## PROVIDED ENTRIES

***

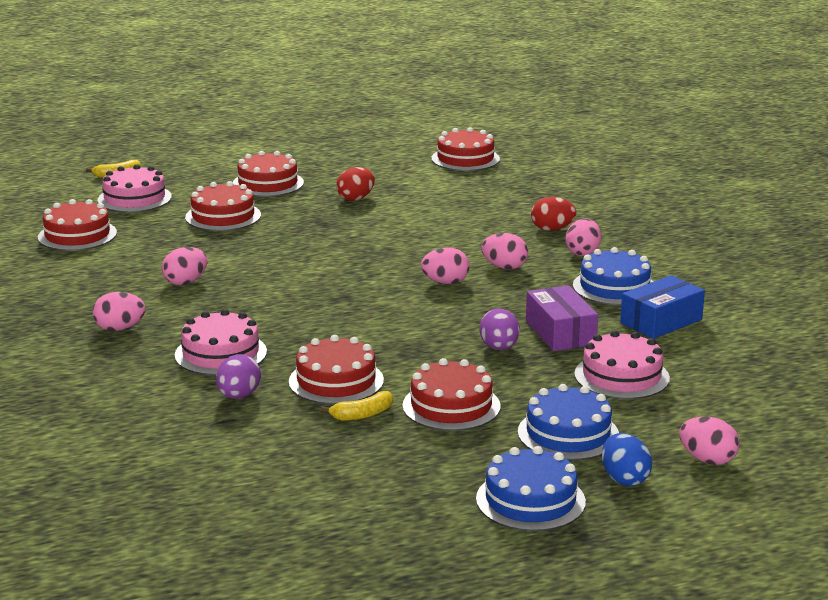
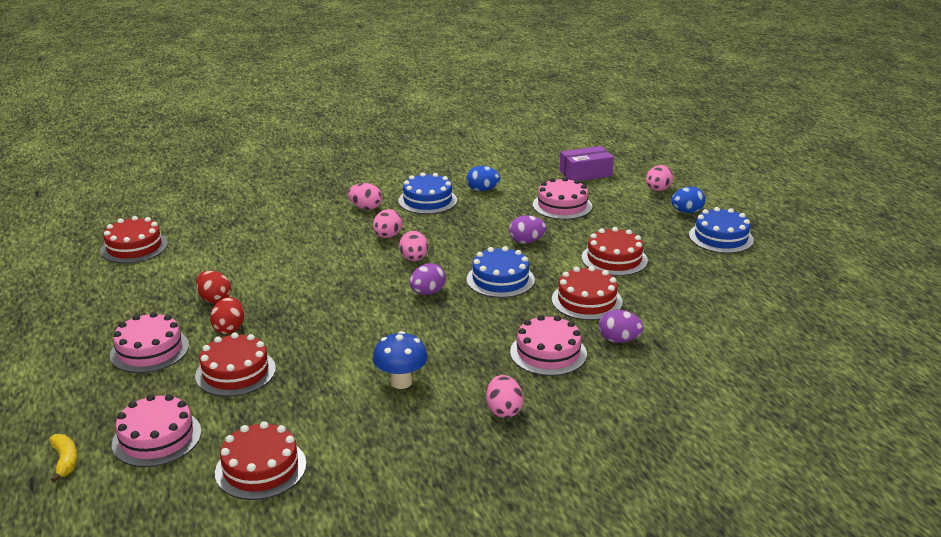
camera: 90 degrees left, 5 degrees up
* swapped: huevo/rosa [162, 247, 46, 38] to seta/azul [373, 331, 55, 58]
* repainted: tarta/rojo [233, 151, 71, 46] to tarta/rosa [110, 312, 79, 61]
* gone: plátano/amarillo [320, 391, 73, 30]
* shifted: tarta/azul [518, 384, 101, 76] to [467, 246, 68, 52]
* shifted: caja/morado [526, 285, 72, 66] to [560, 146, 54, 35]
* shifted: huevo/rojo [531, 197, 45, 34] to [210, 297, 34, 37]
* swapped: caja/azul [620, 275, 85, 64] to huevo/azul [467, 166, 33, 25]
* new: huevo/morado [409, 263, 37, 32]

***

## WHAT YOU NEED TO DO
Scan the data above and copy each line containing the word "morado".

## SOLUTION FOR THIS EXERCISE
* shifted: caja/morado [526, 285, 72, 66] to [560, 146, 54, 35]
* new: huevo/morado [409, 263, 37, 32]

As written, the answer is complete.